BRIEF >> Once the line containing "black round brick J3:K4" is found, copy that line and all remaining lines of the records exactly, including the last one, and add nothing.

THE DATA: Begin

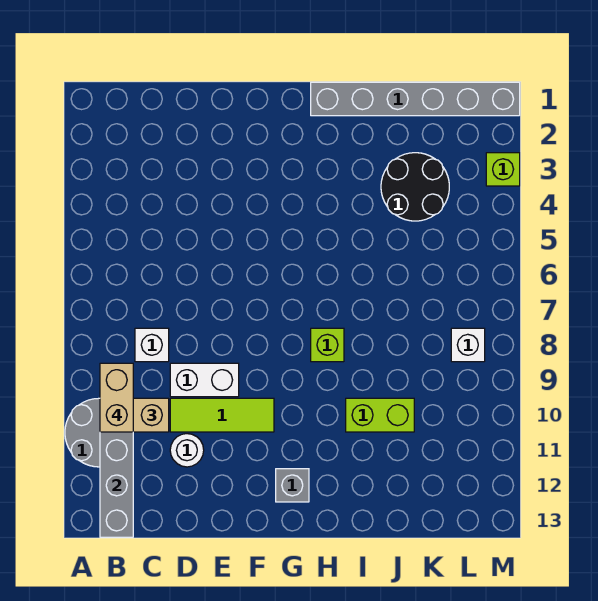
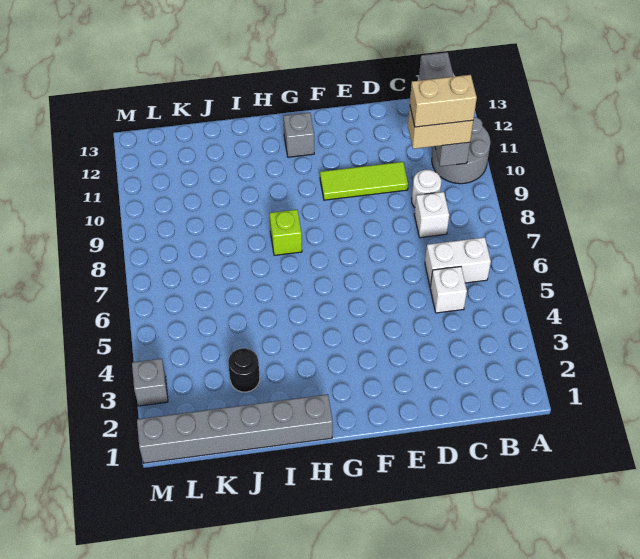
tan brick B9:B10 level 4 -> tan brick B10:C10 level 4
white brick D9:E9 level 1 -> white brick B6:C6 level 1
white round brick D11 level 1 -> white round brick C9 level 1
lime brick I10:J10 level 1 -> none
black round brick J3:K4 level 1 -> black round brick J3 level 1
white brick L8 level 1 -> white brick C5 level 1
lime brick M3 level 1 -> grey brick M3 level 1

THE DATA: End

ANSWER TO THIS PROBLEM >>
black round brick J3:K4 level 1 -> black round brick J3 level 1
white brick L8 level 1 -> white brick C5 level 1
lime brick M3 level 1 -> grey brick M3 level 1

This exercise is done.